___ Records provided ___

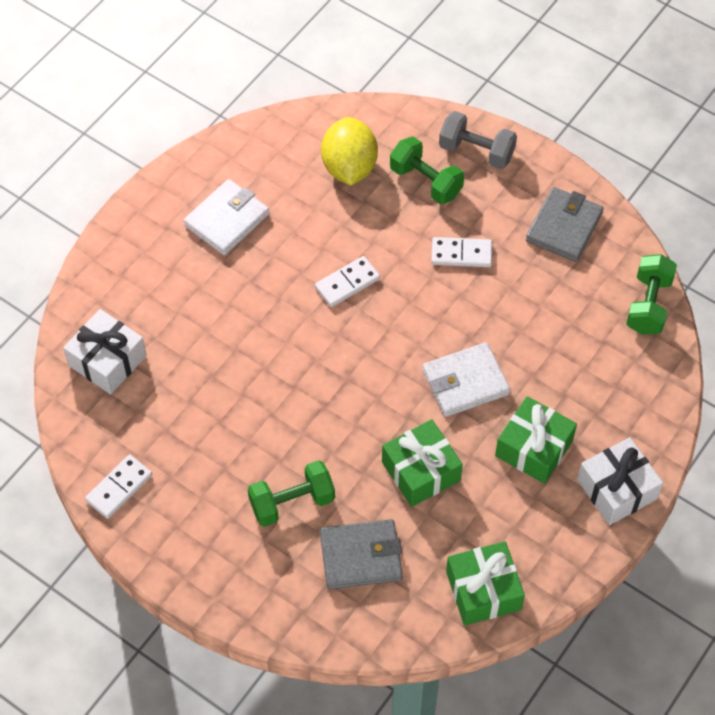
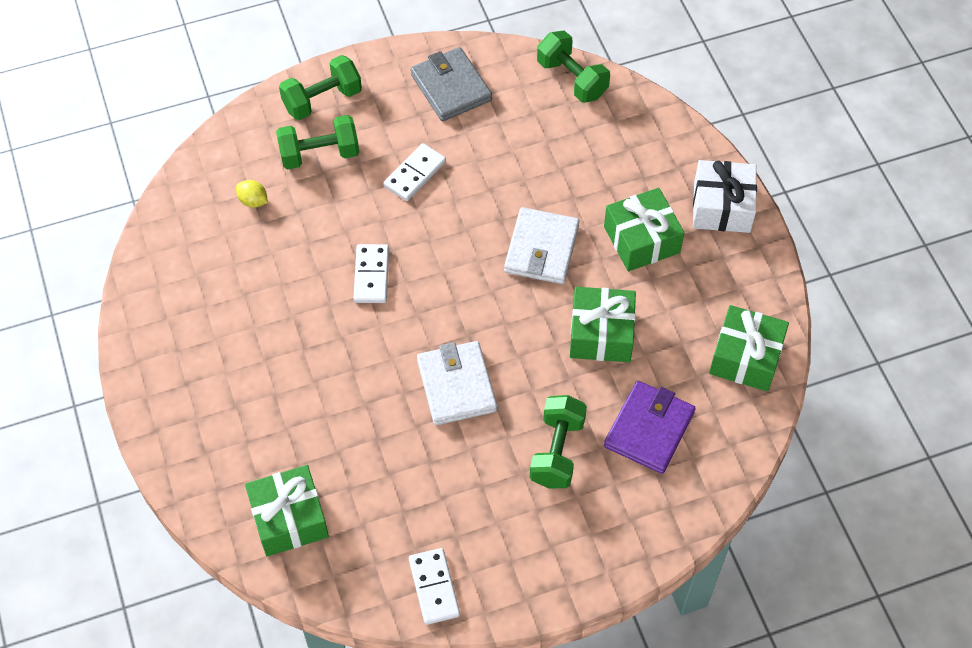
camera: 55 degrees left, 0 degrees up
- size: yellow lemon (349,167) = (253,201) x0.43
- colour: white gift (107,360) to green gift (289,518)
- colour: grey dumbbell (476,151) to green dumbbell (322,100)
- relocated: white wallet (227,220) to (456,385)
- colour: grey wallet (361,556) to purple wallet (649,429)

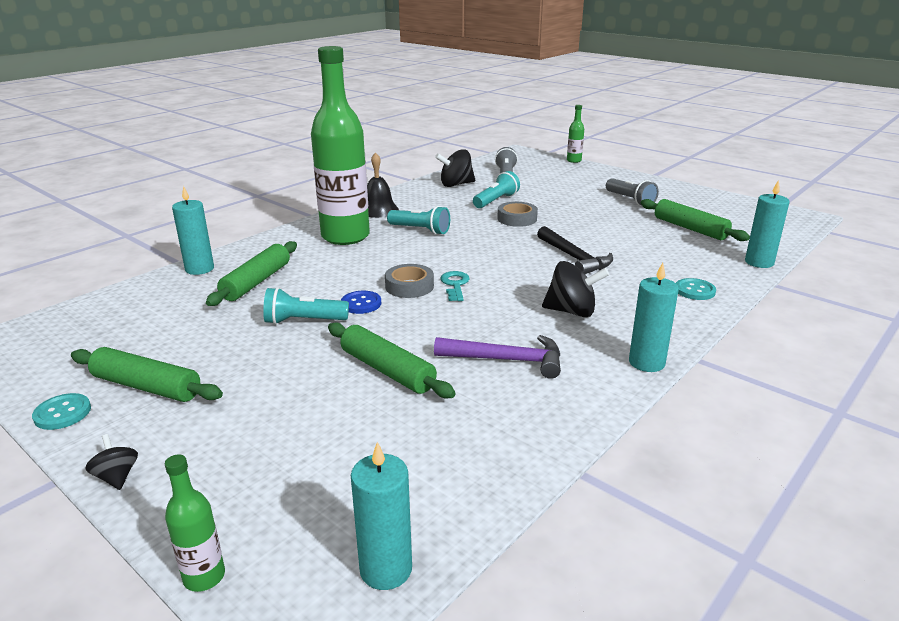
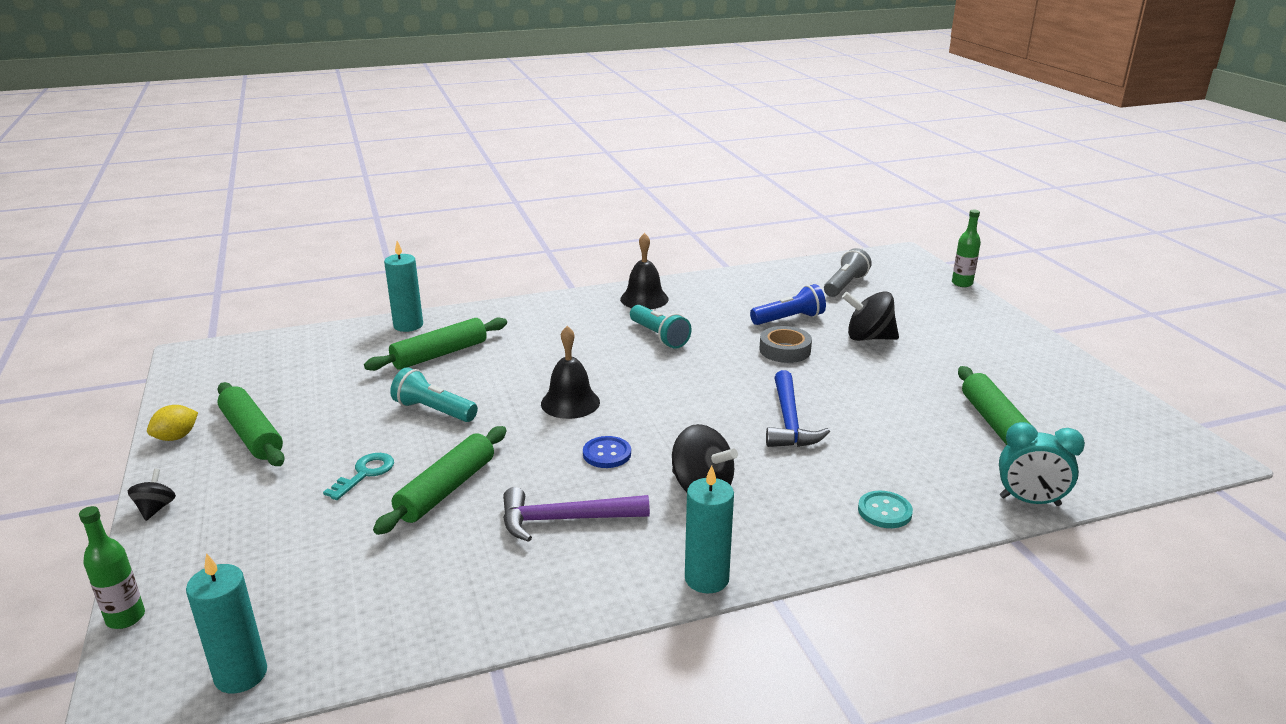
camera: 30 degrees right, 0 degrees up
- exchanged: turquoise button (62,413) to yellow lemon (176,437)
- relocated: turquoise key (455,285) to (365,473)
- spun: green rolling pin (387,370) = (446,489) 45 degrees clockwise
- spun: purple hammer (506,360) = (565,520) 135 degrees clockwise
- exchanged: grey tape (409,286) to black bell (570,402)
- relocated: blue button (361,304) to (607,454)
- colour: turquoise flashlight (496,201) to blue flashlight (789,319)
- colour: black hammer (574,258) to blue hammer (789,421)
- relocated: black spinning top (456,184) to (868,338)
- exchanged: turquoise candle (759,262) to turquoise clock (1029,501)
- missing: green bottle (345,237)
- missing: grey flashlight (630,200)

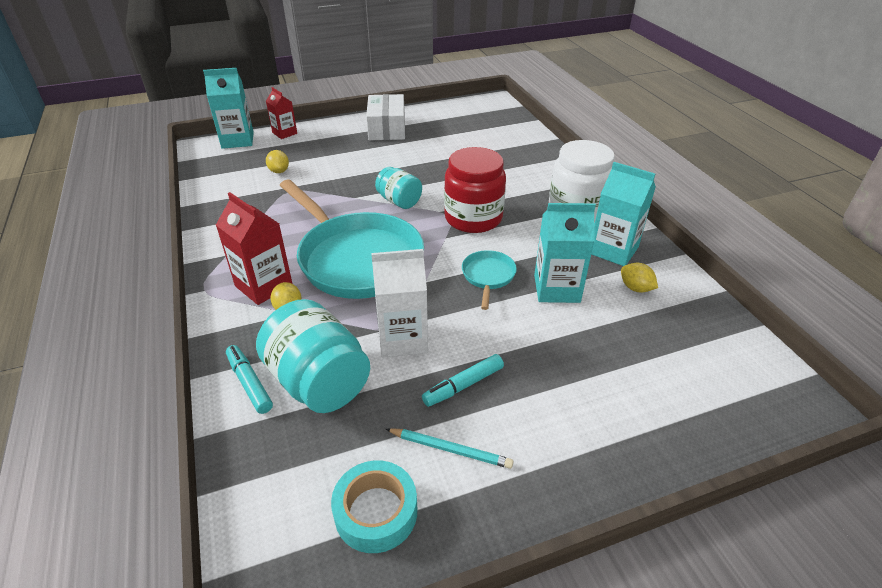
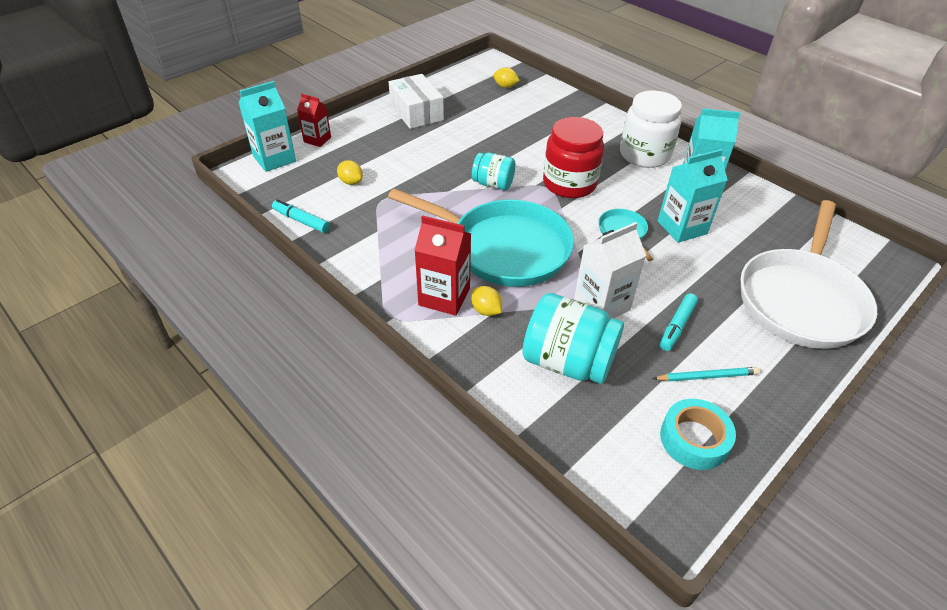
camera: 25 degrees left, 5 degrees up
- relocated: turquoise marker (249,383) to (301,221)
- relocated: yellow lemon (635,288) to (505,86)
- appeared: white pan (801,299)

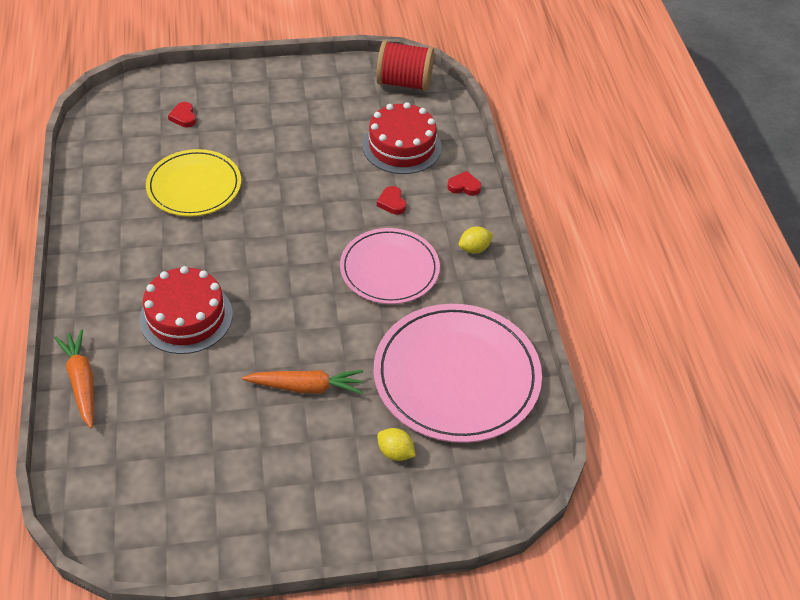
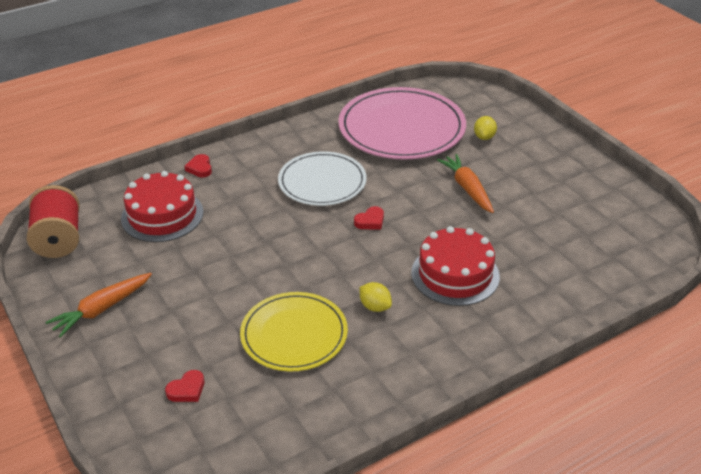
camera: 110 degrees left, 10 degrees down
- relocated: orange carrot (82,382) to (102,309)
- colour: pink plate (389,269) to white plate (322,182)
- relocated: red heart (392,203) to (370,221)
- relocated: yellow lemon (474,249) to (375,307)

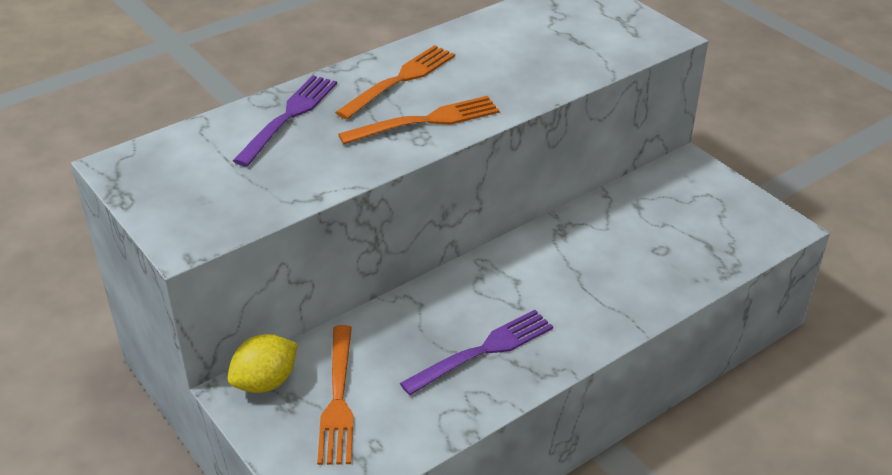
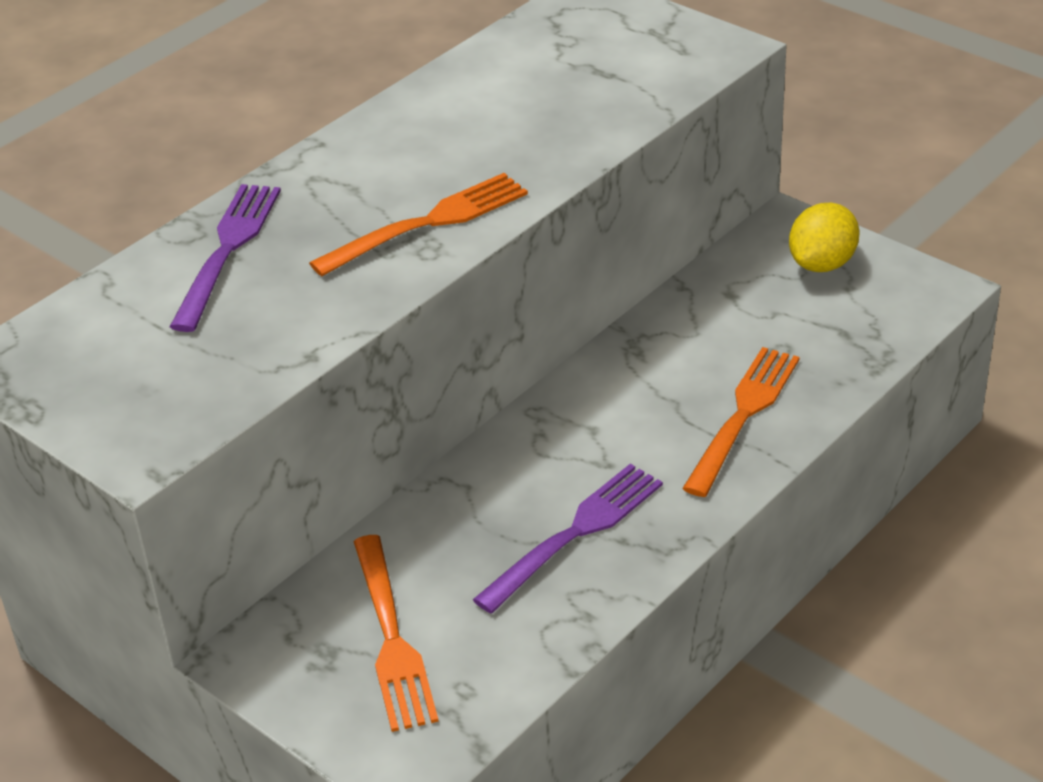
camera: 10 degrees left, 0 degrees up
- relocated: orange fork (400,80) to (743,416)
- relocated: yellow lemon (265,382) to (822,264)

___

Exercise aim
Within the listing above, locate the line containing "- size: yellow" and the line containing "- relocated: white". Reproduce those two lines and all lines between them exactly, with nothing added.

Your solution
- size: yellow lemon (349,167) = (253,201) x0.43
- colour: white gift (107,360) to green gift (289,518)
- colour: grey dumbbell (476,151) to green dumbbell (322,100)
- relocated: white wallet (227,220) to (456,385)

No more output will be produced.